What this task involves — Find and copy each line in the material below where the string "size" occurs.

Provided entries —
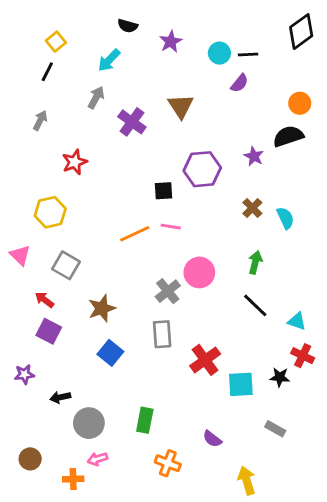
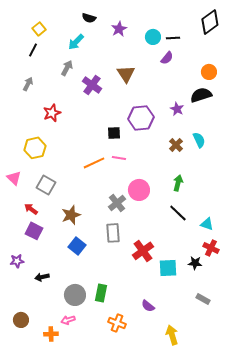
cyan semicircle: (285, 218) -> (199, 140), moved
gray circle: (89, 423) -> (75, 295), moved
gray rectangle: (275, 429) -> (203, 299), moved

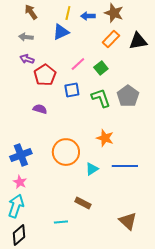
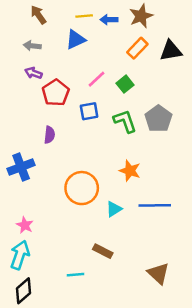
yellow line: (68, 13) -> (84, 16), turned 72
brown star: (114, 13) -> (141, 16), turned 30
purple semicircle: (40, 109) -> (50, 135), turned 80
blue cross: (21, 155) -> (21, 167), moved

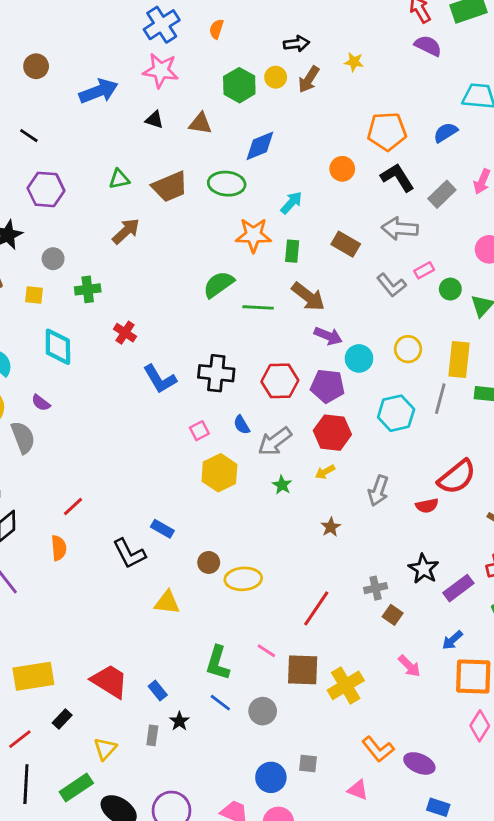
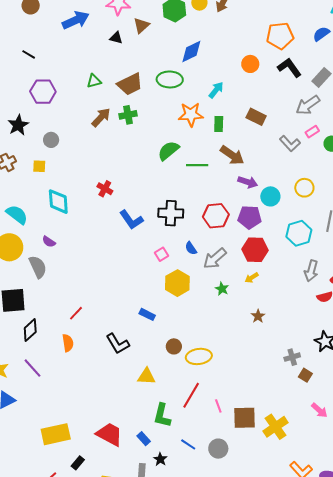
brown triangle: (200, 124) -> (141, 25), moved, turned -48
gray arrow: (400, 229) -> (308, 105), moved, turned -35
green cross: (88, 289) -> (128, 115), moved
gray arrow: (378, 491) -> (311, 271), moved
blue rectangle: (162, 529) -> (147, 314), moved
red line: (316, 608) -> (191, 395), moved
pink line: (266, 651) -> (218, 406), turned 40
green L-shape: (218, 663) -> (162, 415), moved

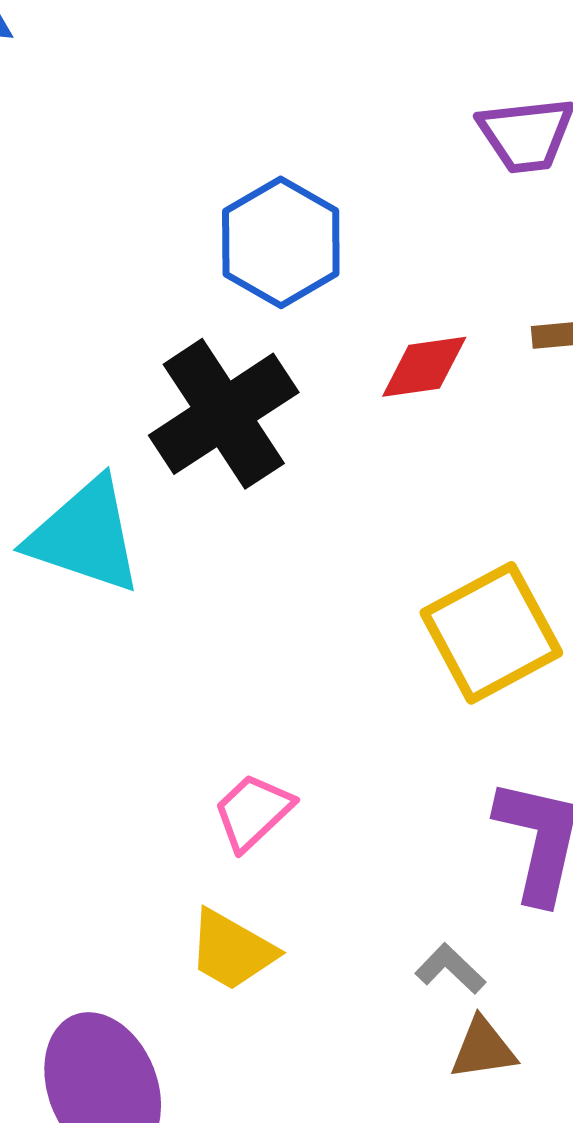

==

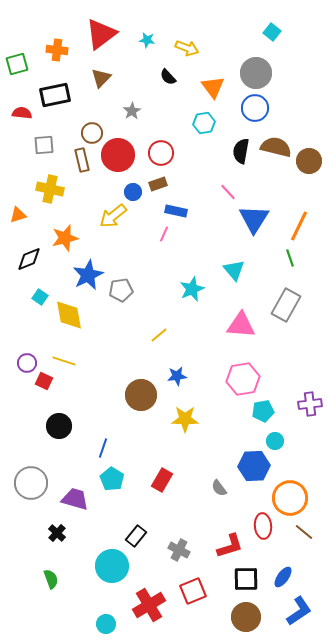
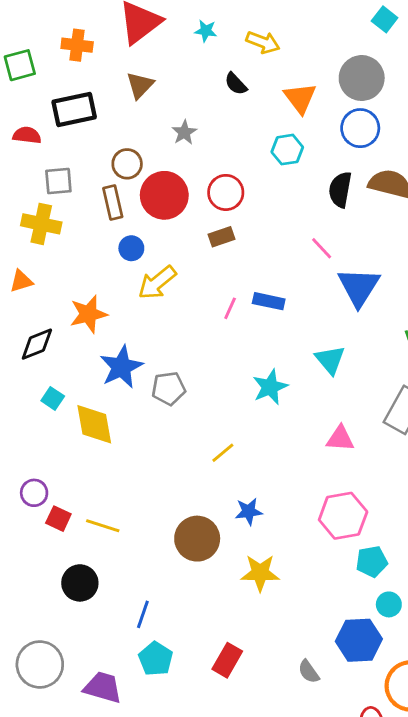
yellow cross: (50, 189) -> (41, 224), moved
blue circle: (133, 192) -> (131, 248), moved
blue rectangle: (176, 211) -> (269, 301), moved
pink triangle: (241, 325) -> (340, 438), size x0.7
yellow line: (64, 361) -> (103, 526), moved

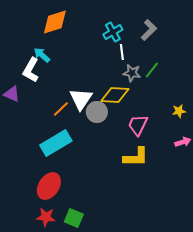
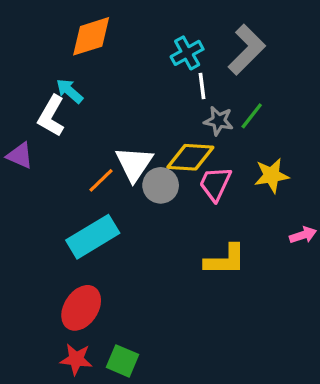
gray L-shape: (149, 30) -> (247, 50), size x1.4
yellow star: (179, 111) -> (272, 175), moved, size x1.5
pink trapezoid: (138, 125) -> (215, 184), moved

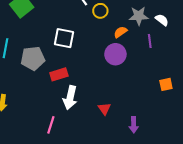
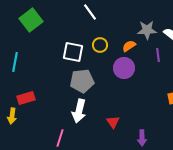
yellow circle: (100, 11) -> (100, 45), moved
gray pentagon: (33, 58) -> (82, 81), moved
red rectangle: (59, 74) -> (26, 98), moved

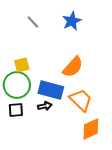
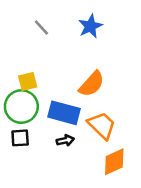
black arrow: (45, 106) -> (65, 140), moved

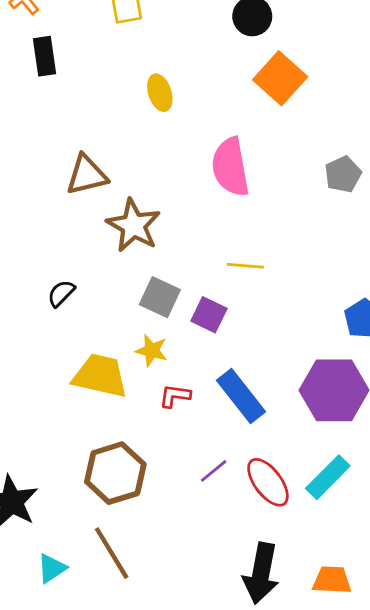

Exercise answer —
pink triangle: (241, 325) -> (340, 438), size x0.7
gray L-shape: (149, 30) -> (247, 50), size x1.4
yellow star: (179, 111) -> (272, 175), moved, size x1.5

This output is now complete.